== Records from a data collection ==
======
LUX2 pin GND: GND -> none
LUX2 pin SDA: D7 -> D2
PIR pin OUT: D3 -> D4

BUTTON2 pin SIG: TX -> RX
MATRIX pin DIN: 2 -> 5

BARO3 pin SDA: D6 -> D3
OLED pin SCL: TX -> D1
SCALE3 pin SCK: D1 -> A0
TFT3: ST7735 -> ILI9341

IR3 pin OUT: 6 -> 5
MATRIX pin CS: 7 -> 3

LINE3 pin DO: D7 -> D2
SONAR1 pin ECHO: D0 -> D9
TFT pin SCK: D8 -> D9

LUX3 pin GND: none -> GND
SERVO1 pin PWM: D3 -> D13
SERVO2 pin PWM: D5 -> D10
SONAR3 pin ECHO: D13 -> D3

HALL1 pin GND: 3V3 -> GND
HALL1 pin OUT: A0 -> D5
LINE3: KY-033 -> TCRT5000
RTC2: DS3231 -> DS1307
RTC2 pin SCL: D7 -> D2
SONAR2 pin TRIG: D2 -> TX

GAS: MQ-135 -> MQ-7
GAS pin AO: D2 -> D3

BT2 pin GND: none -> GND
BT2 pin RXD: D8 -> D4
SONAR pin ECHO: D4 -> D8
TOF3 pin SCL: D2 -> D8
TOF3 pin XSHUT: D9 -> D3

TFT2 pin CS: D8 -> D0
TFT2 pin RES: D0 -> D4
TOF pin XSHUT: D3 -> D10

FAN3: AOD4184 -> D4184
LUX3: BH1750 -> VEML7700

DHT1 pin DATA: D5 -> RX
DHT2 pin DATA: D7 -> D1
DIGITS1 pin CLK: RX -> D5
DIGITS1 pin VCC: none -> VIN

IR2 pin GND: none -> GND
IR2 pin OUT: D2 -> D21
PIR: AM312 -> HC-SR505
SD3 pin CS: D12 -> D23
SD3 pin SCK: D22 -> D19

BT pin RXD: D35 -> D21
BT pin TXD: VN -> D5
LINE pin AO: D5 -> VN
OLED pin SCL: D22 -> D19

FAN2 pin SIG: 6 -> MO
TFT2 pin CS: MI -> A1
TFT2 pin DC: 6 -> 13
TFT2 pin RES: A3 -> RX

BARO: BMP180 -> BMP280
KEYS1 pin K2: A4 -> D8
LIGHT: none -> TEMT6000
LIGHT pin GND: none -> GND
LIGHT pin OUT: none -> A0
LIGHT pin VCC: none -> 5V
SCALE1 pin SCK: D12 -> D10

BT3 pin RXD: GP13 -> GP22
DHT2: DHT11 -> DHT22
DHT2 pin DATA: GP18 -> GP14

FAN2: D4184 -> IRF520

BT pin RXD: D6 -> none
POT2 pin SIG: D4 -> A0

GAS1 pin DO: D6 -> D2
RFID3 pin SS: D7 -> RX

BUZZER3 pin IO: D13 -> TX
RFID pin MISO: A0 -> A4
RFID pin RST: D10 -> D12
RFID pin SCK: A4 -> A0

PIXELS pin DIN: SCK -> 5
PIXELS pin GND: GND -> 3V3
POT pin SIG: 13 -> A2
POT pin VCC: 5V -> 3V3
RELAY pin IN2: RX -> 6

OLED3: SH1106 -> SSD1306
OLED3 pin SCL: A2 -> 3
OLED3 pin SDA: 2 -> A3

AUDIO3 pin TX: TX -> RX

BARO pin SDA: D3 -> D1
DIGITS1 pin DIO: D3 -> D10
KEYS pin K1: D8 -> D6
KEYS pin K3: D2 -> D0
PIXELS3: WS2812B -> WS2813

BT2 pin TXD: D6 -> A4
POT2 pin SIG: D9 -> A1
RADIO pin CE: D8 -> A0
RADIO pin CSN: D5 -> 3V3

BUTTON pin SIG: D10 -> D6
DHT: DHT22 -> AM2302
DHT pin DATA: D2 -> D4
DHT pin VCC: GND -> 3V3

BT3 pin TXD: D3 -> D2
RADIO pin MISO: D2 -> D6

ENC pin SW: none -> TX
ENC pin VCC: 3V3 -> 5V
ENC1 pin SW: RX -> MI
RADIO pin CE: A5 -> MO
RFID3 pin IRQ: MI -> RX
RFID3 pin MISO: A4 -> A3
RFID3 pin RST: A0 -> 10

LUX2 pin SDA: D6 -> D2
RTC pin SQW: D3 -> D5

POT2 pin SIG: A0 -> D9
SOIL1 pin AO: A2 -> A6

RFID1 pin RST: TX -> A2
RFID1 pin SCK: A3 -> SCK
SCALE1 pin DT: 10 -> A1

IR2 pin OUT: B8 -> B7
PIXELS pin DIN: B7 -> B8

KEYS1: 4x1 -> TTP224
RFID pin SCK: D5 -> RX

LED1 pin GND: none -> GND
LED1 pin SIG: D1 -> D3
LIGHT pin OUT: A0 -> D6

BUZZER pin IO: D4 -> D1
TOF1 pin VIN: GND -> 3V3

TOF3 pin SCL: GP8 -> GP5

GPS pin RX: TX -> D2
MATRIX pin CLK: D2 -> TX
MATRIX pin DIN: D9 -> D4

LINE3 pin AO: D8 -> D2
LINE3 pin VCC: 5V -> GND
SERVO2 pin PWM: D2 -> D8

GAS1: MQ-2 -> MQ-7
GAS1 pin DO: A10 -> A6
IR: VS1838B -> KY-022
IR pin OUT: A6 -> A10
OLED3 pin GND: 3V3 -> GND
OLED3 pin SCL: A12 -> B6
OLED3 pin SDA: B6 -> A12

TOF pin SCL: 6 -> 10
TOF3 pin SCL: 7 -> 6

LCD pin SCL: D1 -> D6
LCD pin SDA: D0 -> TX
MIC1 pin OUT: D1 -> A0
======
== What you should do ==
After locating the line holding "BT pin RXD: D35 -> D21" above, output exactly that line and every line after it through the line holding "AUDIO3 pin TX: TX -> RX". Include nothing else.

== Exercise solution ==
BT pin RXD: D35 -> D21
BT pin TXD: VN -> D5
LINE pin AO: D5 -> VN
OLED pin SCL: D22 -> D19

FAN2 pin SIG: 6 -> MO
TFT2 pin CS: MI -> A1
TFT2 pin DC: 6 -> 13
TFT2 pin RES: A3 -> RX

BARO: BMP180 -> BMP280
KEYS1 pin K2: A4 -> D8
LIGHT: none -> TEMT6000
LIGHT pin GND: none -> GND
LIGHT pin OUT: none -> A0
LIGHT pin VCC: none -> 5V
SCALE1 pin SCK: D12 -> D10

BT3 pin RXD: GP13 -> GP22
DHT2: DHT11 -> DHT22
DHT2 pin DATA: GP18 -> GP14

FAN2: D4184 -> IRF520

BT pin RXD: D6 -> none
POT2 pin SIG: D4 -> A0

GAS1 pin DO: D6 -> D2
RFID3 pin SS: D7 -> RX

BUZZER3 pin IO: D13 -> TX
RFID pin MISO: A0 -> A4
RFID pin RST: D10 -> D12
RFID pin SCK: A4 -> A0

PIXELS pin DIN: SCK -> 5
PIXELS pin GND: GND -> 3V3
POT pin SIG: 13 -> A2
POT pin VCC: 5V -> 3V3
RELAY pin IN2: RX -> 6

OLED3: SH1106 -> SSD1306
OLED3 pin SCL: A2 -> 3
OLED3 pin SDA: 2 -> A3

AUDIO3 pin TX: TX -> RX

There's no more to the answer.